** MATERIAL PROVIDED **
++++++++
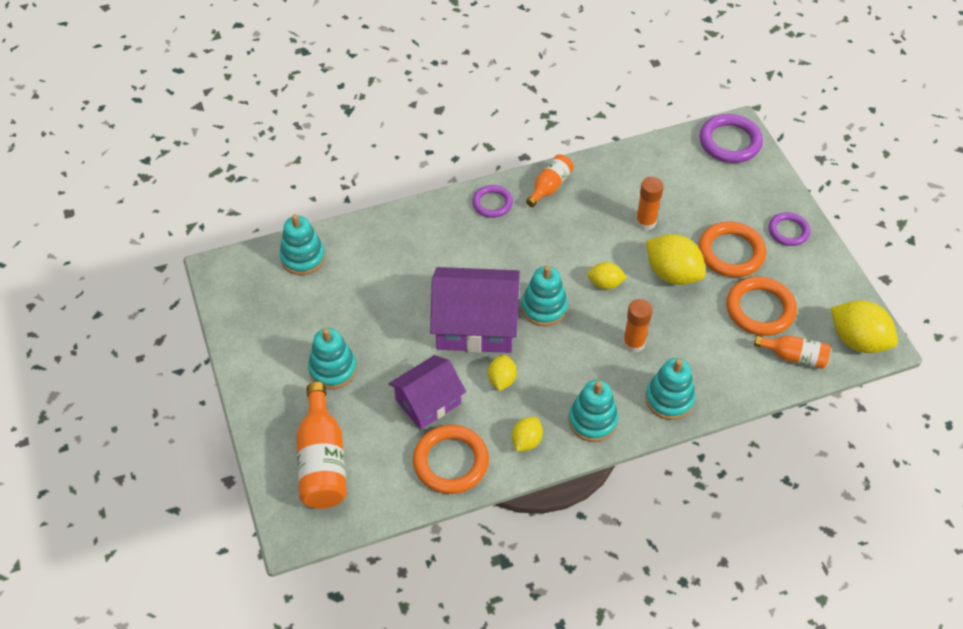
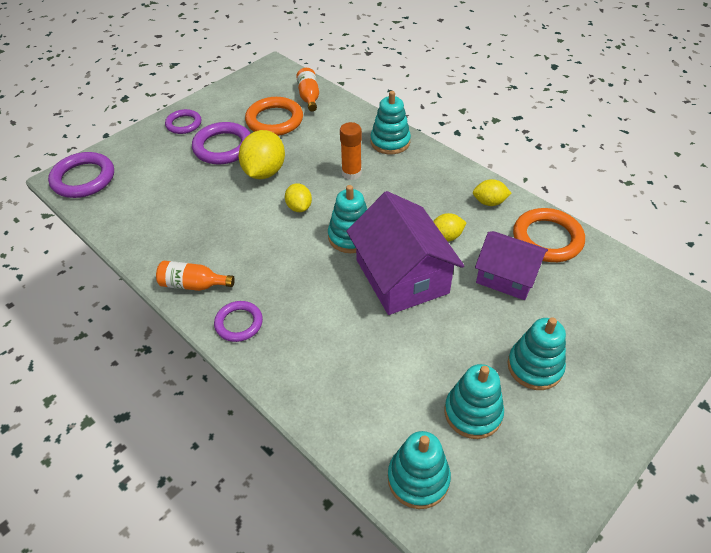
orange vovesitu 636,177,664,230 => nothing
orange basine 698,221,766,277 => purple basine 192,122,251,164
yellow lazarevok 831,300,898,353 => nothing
++++++++
** ASSIGNMENT **
Give the data above again in full and unchanged, skipping the pictures.

** TASK SOLUTION **
orange vovesitu 636,177,664,230 => nothing
orange basine 698,221,766,277 => purple basine 192,122,251,164
yellow lazarevok 831,300,898,353 => nothing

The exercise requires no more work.